■ Your assignment ■
Look for "(341, 160) = (482, 246): red" in the entries below. Then write out exactly the line that holds it and every line after it, to the last, and nothing else.

(Scene comparison data)
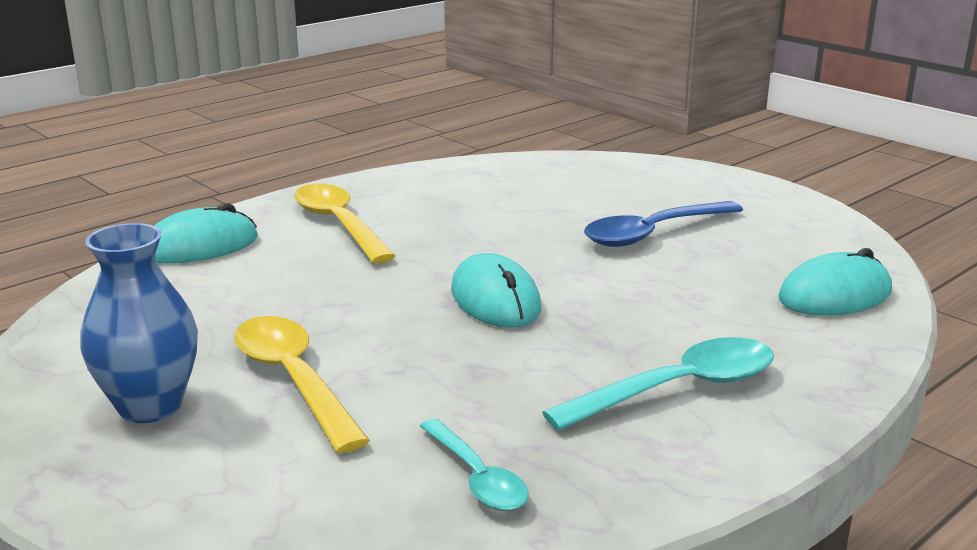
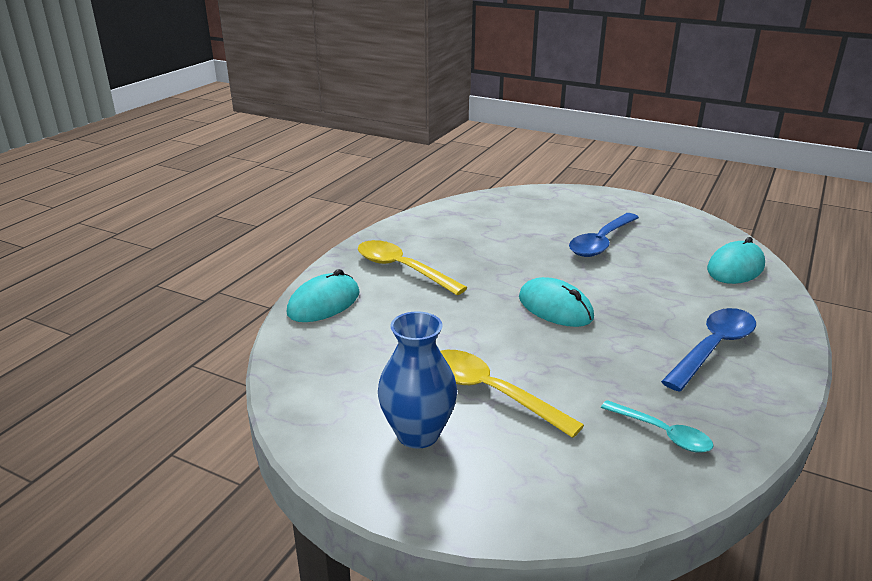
camera: 20 degrees left, 5 degrees up
(678, 389) = (713, 348): turquoise spoon -> blue spoon

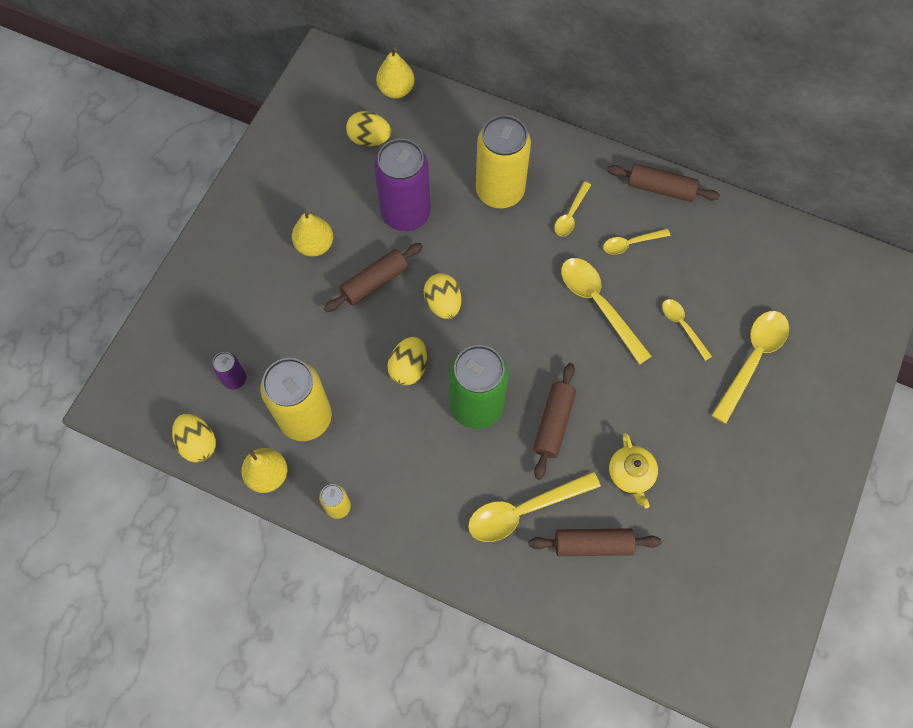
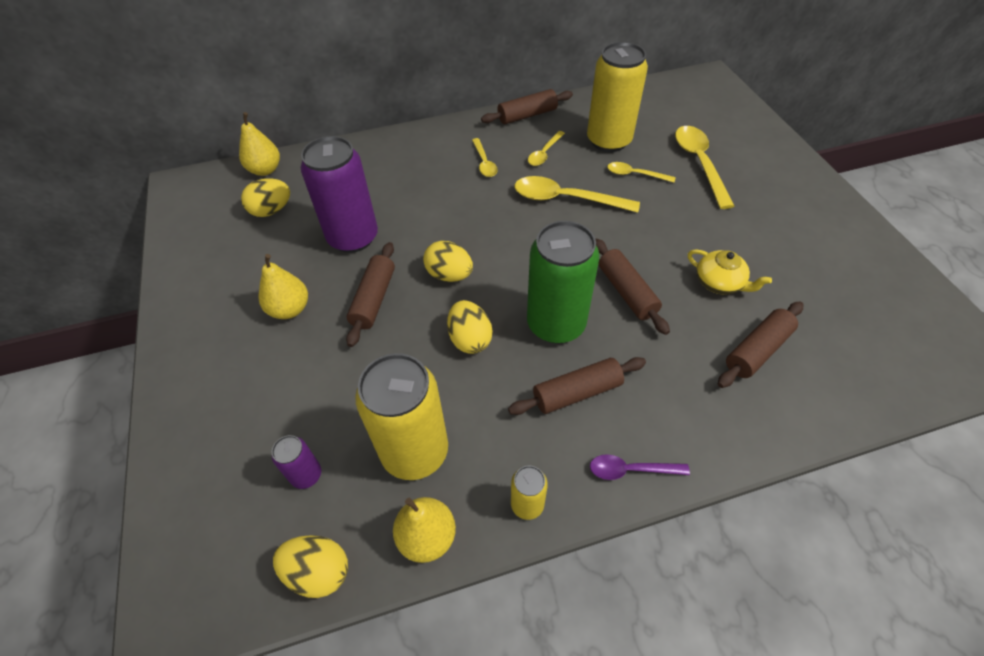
camera: 40 degrees left, 15 degrees down
(418, 542) = (631, 470): none -> purple spoon
(438, 465) = (577, 392): none -> brown rolling pin
(500, 191) = (416, 180): yellow can -> yellow can (608, 140)
(524, 510) = (681, 369): yellow spoon -> none

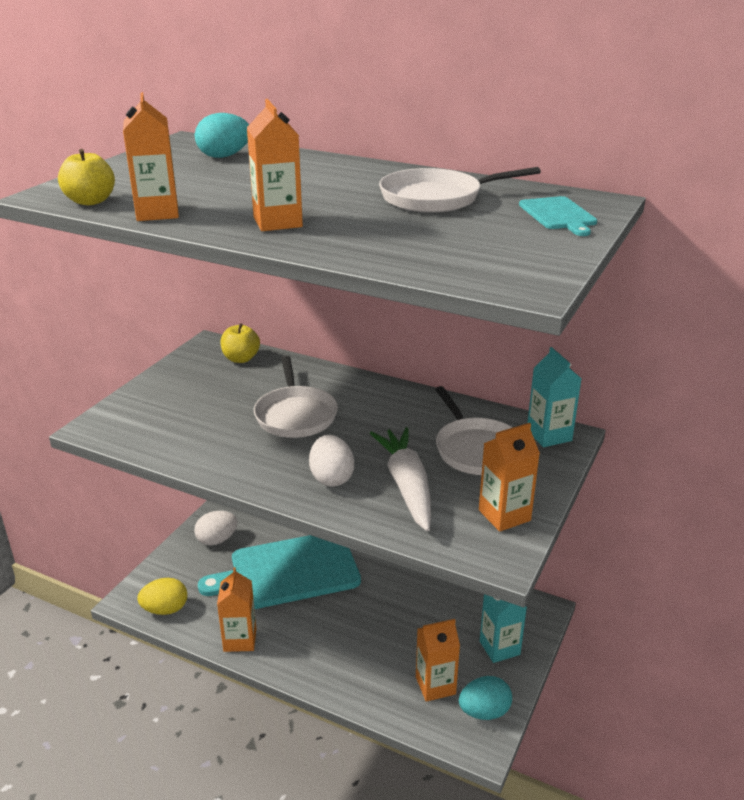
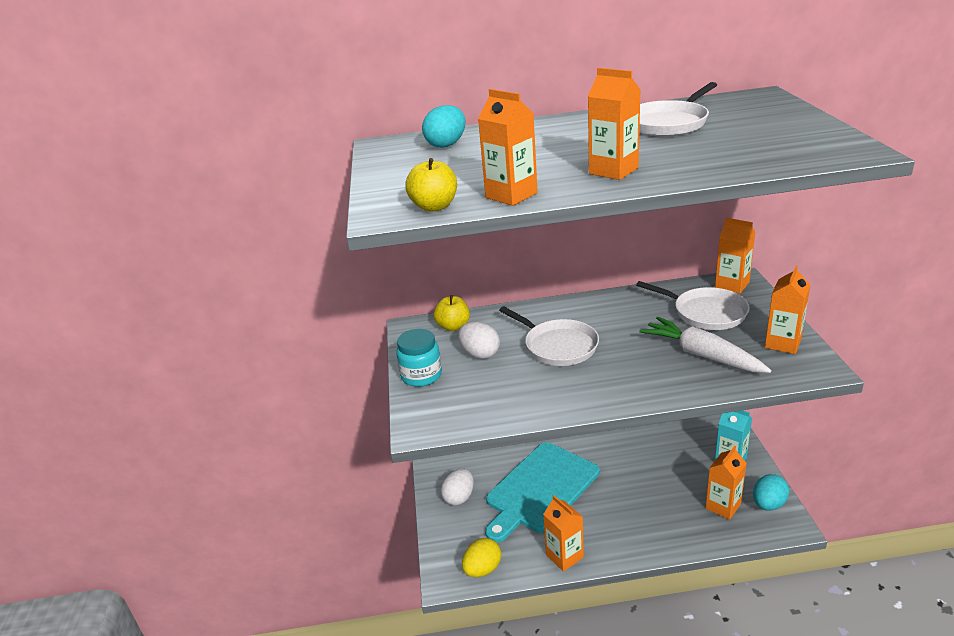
camera: 30 degrees left, 0 degrees up
(157, 387) = (421, 375): none -> turquoise jar
(331, 478) = (649, 374): white egg -> white egg (480, 354)
(549, 435) = (732, 285): turquoise carton -> orange carton
(558, 215) = (763, 109): turquoise cutting board -> none

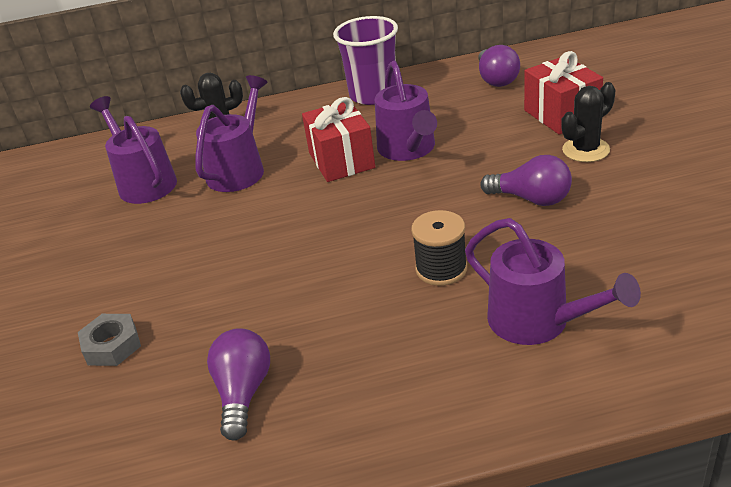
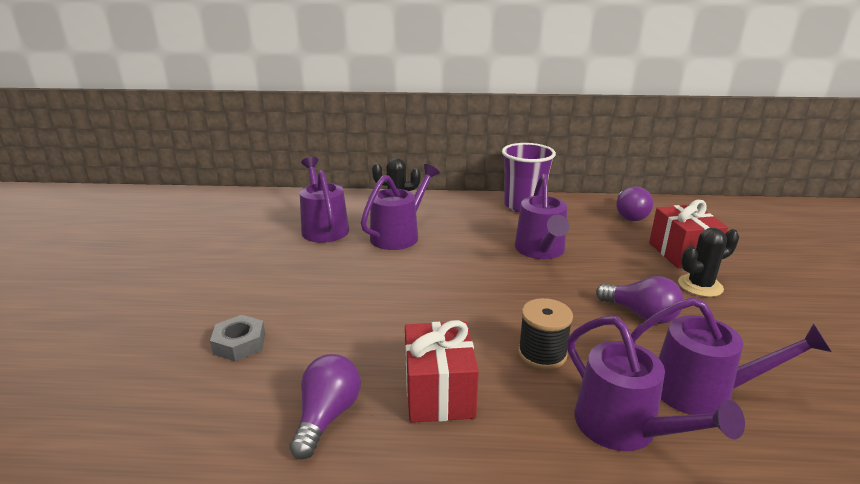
camera: 10 degrees right, 10 degrees down
(341, 160) = (482, 246): red gift -> red gift (439, 392)
(605, 265) = (703, 391): none -> purple watering can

■ Problem solution ■
(341, 160) = (482, 246): red gift -> red gift (439, 392)
(605, 265) = (703, 391): none -> purple watering can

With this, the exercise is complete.